> [To do]:
From the records below, return every line containing the word "hourglass".

> [Materials provided]:
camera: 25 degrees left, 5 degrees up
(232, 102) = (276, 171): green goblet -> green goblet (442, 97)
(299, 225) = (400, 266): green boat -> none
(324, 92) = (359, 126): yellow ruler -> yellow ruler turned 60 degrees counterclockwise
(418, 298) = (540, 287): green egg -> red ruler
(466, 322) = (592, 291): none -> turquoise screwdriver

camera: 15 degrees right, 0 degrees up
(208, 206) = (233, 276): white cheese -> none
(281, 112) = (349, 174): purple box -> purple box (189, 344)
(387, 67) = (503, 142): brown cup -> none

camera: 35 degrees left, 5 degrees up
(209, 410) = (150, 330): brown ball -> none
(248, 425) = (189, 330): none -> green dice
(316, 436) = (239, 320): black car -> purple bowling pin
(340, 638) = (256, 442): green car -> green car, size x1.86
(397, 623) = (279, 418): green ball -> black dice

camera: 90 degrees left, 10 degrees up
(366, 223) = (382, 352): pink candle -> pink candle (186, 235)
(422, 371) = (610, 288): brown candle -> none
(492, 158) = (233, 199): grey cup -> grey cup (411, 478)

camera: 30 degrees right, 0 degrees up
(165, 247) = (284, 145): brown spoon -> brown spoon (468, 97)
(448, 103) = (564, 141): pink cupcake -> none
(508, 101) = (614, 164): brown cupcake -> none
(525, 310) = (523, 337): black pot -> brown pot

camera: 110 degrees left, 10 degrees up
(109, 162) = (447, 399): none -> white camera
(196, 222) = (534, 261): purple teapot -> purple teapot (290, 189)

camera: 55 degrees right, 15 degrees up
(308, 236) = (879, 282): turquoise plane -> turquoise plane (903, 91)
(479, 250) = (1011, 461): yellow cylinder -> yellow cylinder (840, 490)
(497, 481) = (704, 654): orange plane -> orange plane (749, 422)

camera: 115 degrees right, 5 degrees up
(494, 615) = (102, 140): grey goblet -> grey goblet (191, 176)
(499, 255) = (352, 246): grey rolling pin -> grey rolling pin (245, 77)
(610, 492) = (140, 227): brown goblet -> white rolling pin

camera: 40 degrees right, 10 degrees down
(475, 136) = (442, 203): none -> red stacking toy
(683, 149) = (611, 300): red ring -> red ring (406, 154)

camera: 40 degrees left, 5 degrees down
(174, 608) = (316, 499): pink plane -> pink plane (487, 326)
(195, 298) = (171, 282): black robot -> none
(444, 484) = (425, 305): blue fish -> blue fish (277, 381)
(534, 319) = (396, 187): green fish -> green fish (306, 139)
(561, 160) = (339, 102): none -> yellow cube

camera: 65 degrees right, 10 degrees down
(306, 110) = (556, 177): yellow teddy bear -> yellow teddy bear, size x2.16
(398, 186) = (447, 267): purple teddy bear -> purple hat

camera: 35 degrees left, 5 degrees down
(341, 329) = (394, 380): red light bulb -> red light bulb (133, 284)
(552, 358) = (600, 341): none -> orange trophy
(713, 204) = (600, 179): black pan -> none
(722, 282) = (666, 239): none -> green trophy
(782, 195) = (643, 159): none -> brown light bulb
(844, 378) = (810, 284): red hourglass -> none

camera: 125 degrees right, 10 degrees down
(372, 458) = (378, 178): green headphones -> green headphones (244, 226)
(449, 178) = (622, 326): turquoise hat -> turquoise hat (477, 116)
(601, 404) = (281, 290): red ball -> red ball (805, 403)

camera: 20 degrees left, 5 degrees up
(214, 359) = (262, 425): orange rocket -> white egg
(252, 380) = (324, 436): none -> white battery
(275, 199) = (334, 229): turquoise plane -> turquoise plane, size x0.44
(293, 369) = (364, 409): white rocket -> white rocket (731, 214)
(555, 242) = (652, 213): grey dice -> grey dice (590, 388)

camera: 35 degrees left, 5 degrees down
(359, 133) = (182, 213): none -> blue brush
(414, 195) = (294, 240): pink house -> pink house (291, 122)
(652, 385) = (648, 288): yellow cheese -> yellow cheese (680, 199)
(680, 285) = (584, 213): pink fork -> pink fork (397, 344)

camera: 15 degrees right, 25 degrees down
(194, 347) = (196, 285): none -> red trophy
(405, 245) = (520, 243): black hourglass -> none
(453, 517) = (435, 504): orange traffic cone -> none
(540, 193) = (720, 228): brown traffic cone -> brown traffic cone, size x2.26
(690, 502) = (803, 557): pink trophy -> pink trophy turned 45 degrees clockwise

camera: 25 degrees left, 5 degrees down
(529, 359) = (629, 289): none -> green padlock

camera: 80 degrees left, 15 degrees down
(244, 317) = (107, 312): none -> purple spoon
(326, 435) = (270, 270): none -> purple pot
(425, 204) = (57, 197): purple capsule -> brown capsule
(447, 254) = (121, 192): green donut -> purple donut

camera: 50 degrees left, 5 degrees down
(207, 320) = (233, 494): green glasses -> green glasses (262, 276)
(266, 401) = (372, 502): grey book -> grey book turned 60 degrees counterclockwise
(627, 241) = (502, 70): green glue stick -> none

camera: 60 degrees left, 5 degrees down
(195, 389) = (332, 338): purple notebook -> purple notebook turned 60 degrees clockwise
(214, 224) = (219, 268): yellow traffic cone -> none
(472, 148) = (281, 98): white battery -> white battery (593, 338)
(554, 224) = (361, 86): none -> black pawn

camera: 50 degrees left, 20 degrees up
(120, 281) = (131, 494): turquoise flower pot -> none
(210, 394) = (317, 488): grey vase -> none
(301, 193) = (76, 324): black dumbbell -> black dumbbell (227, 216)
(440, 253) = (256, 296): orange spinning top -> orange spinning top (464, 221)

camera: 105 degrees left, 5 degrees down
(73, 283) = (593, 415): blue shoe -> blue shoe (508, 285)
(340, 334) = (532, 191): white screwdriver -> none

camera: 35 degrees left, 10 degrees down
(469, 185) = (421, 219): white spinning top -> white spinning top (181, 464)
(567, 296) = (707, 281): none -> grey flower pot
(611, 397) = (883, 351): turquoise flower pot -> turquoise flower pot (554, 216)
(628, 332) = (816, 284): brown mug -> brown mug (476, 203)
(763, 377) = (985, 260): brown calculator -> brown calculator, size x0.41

> [Exercise response]:
(844, 378) = (810, 284): red hourglass -> none
(405, 245) = (520, 243): black hourglass -> none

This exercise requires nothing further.